__GIVEN PROBLEM__.
Copy from the material below every line from the one with "cyan circle: moved 5 px left" to the one with "purple arrow: rotated", both included. Leave the pictures out of your copy.

__RECORD EXCERPTS__.
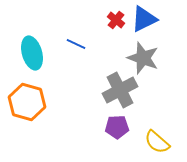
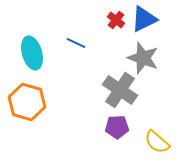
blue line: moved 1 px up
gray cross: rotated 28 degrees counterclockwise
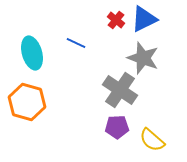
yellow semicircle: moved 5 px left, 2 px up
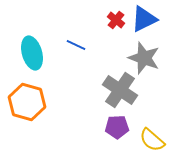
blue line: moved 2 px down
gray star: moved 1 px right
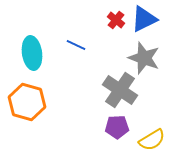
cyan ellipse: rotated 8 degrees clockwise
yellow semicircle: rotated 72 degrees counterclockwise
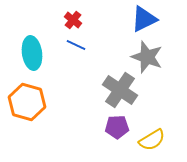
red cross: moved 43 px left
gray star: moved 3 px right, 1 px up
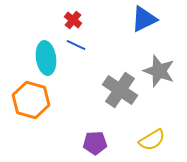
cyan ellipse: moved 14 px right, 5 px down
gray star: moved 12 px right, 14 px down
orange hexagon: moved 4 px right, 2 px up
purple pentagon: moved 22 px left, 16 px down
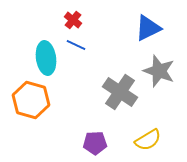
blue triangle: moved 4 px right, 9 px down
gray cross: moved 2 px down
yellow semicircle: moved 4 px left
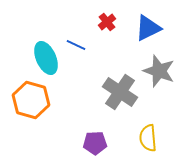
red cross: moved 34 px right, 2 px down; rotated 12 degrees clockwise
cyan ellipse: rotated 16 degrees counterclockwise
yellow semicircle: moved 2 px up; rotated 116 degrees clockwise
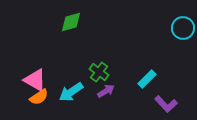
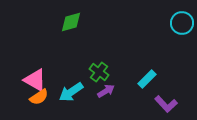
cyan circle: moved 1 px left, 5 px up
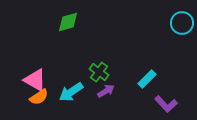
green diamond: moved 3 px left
...
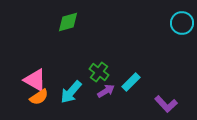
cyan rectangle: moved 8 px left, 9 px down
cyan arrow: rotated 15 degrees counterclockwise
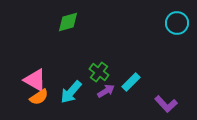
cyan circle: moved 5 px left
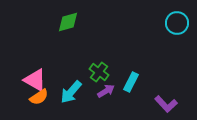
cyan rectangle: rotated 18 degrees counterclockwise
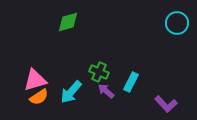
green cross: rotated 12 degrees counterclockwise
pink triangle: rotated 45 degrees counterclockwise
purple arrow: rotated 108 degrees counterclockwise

__OUTPUT OF THE EXERCISE__.
cyan circle: moved 5 px left
cyan rectangle: rotated 18 degrees counterclockwise
green cross: rotated 12 degrees counterclockwise
pink triangle: rotated 45 degrees counterclockwise
purple arrow: rotated 108 degrees counterclockwise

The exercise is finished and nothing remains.